* **THE PROBLEM**:
Counting from the line that holds "green calculator: 5 -> 8", return each line exactly, through and including the last line of the entries.

Before-and-after scene images:
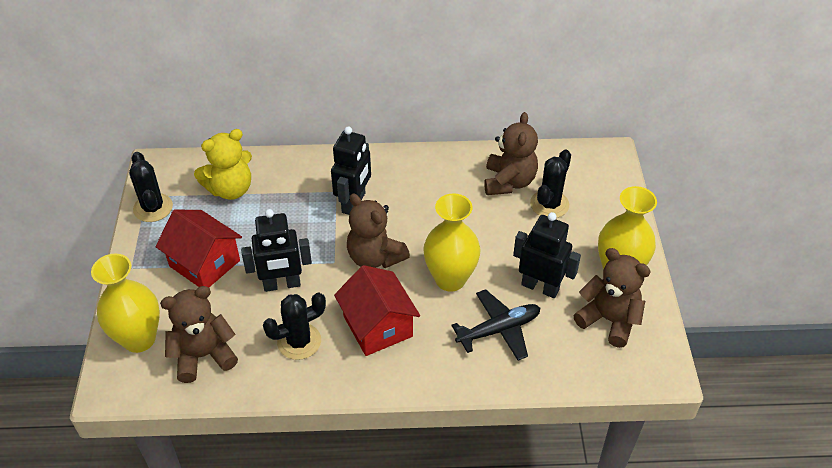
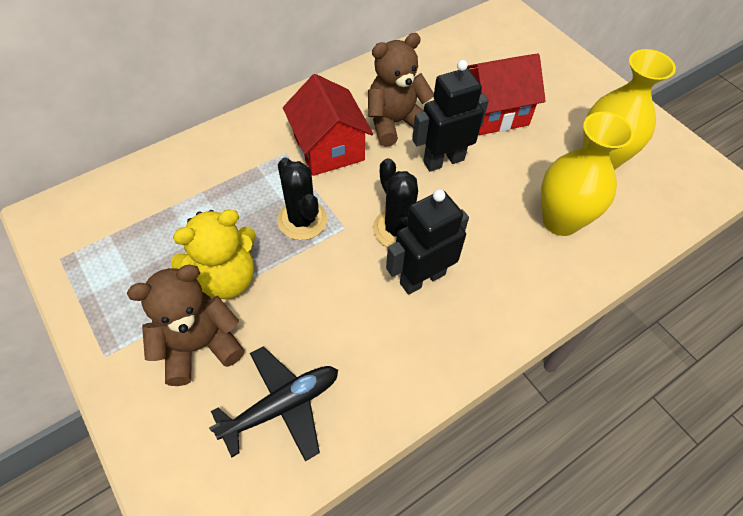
black cactus: 3 -> 2
black robot: 3 -> 2
brown teddy bear: 4 -> 2
yellow vase: 3 -> 2

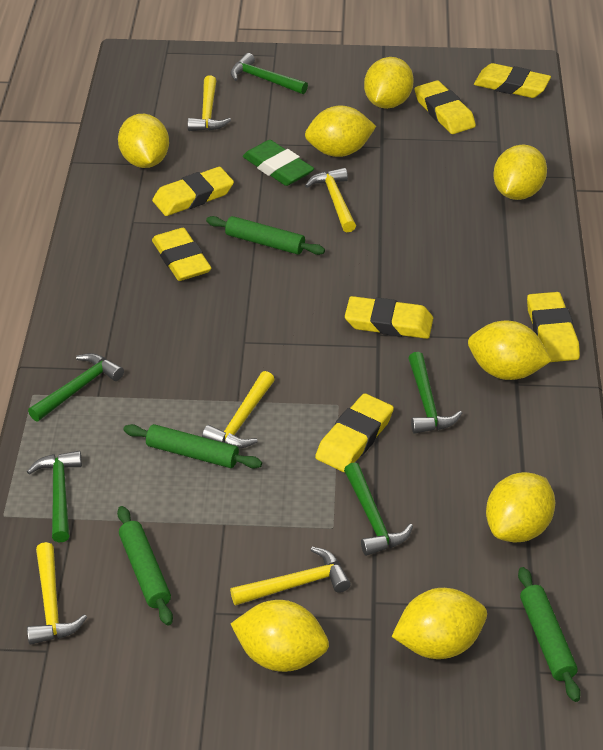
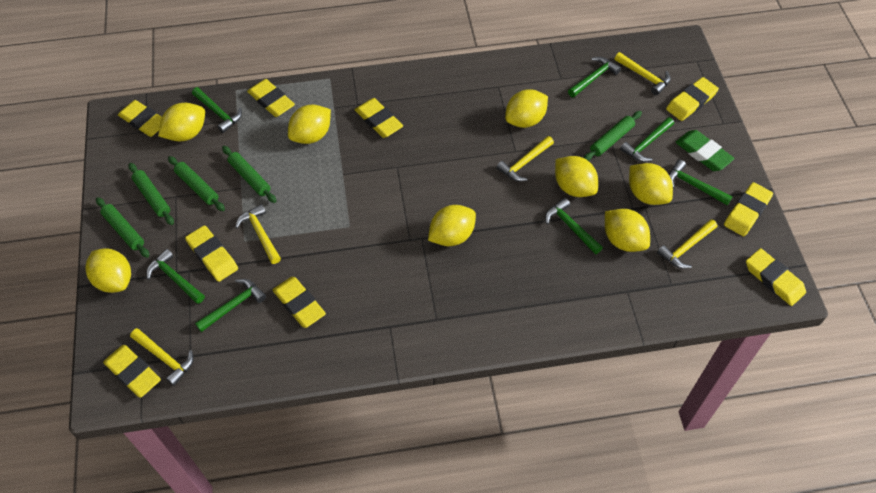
green hammer: 5 -> 7
green rolling pin: 4 -> 5
yellow eraser: 7 -> 9

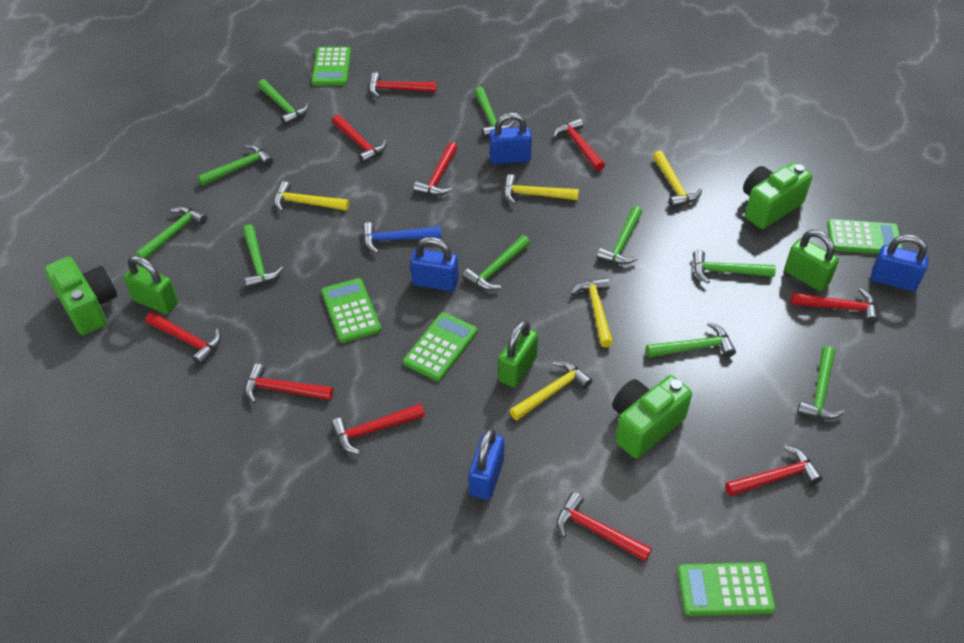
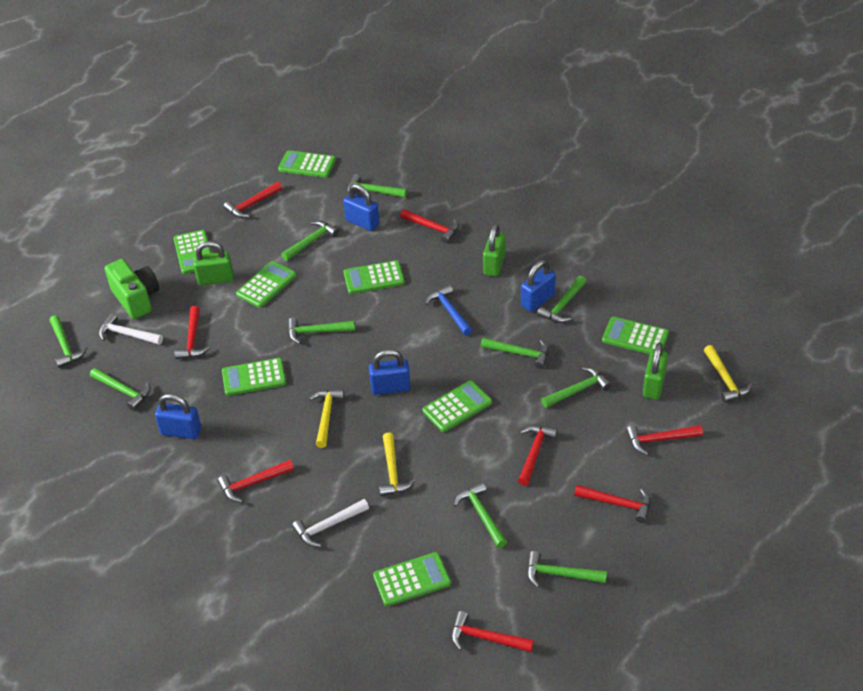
green calculator: 5 -> 8
green camera: 3 -> 1
red hammer: 10 -> 8
white hammer: 0 -> 2
yellow hammer: 5 -> 3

* **YOUR SOLUTION**:
green calculator: 5 -> 8
green camera: 3 -> 1
red hammer: 10 -> 8
white hammer: 0 -> 2
yellow hammer: 5 -> 3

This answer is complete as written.